What you have to do: Below are the lines to check; count those holding the string "cylinder" and give only the number.

Scene edit records:
+++

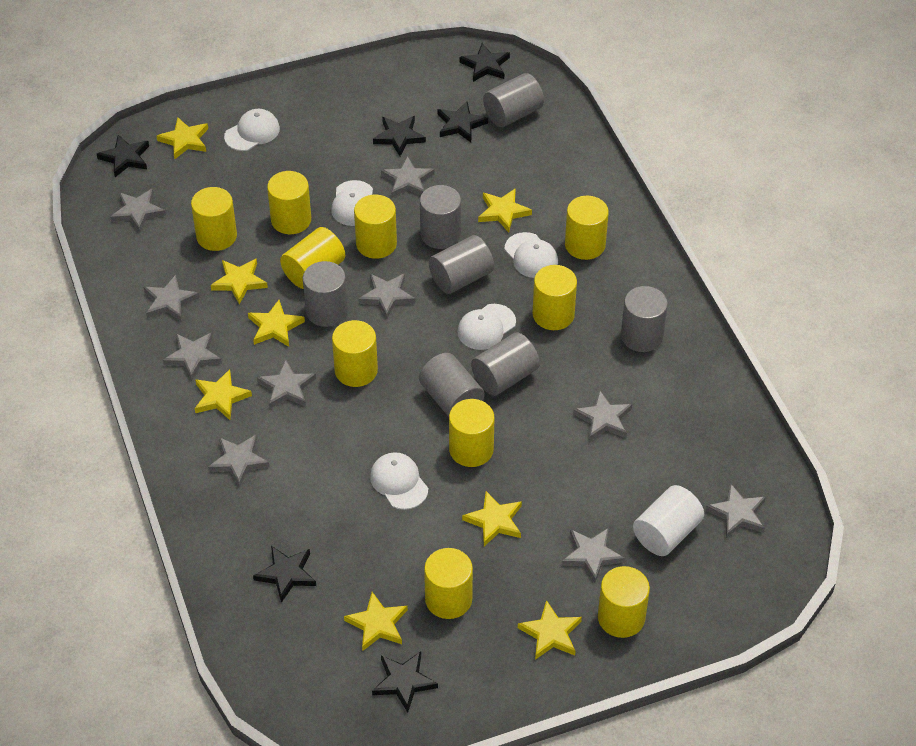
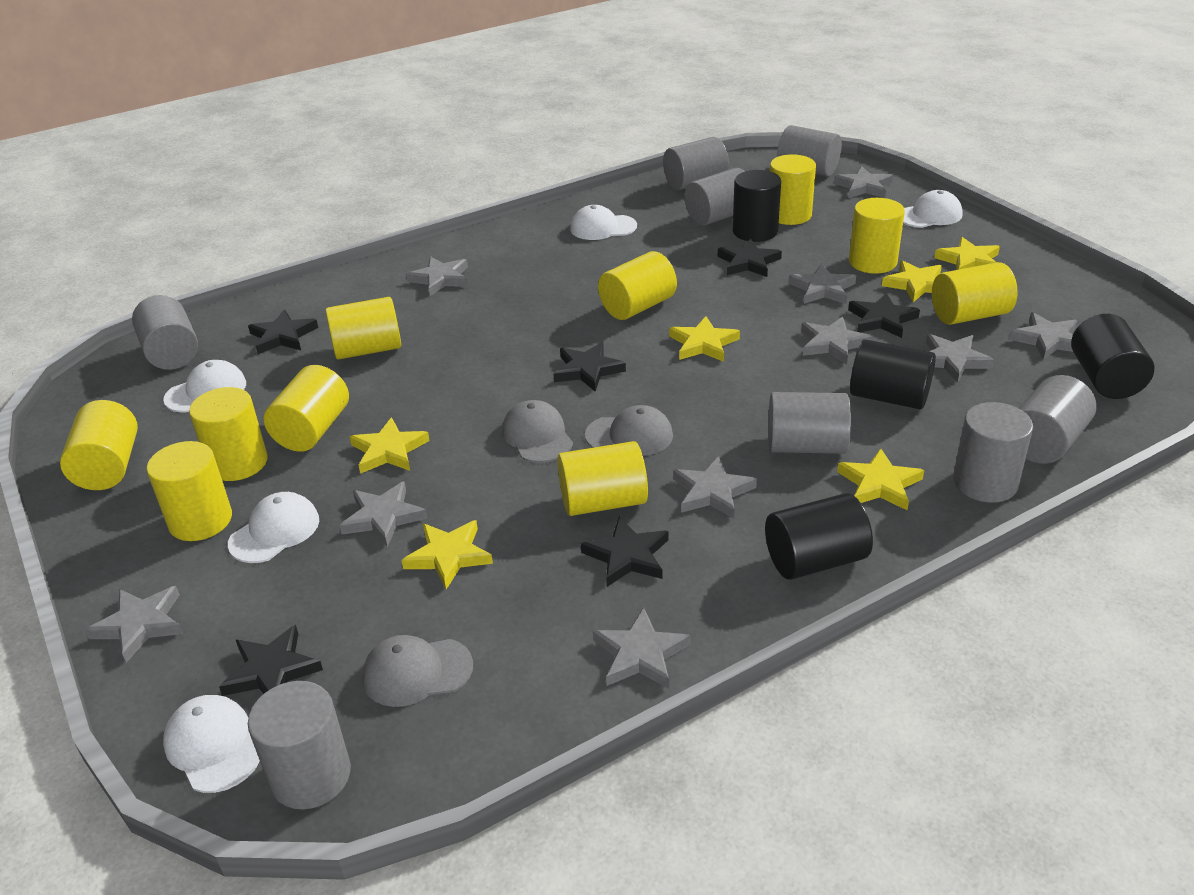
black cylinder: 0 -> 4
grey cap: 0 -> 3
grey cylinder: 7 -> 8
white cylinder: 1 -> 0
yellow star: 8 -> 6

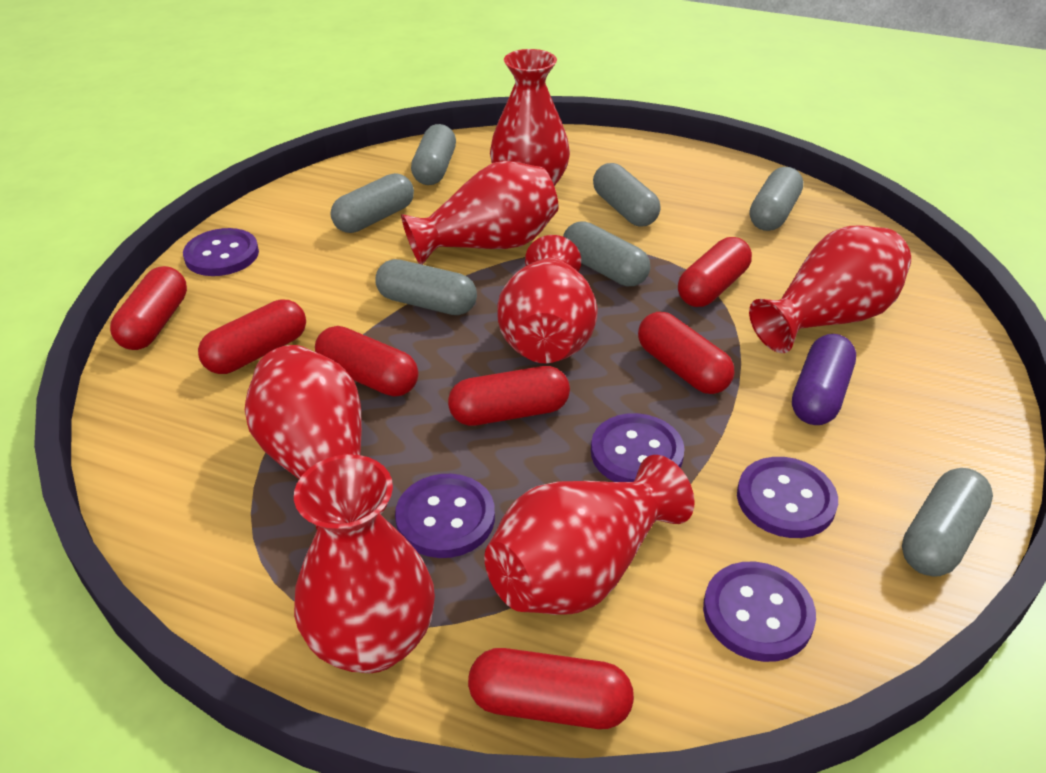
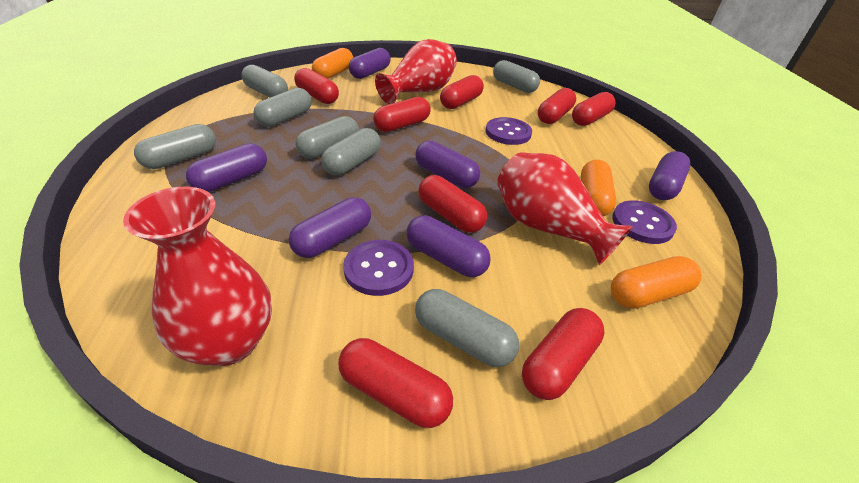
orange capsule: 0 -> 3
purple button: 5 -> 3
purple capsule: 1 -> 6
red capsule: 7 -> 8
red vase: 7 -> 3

+++

Task output: 3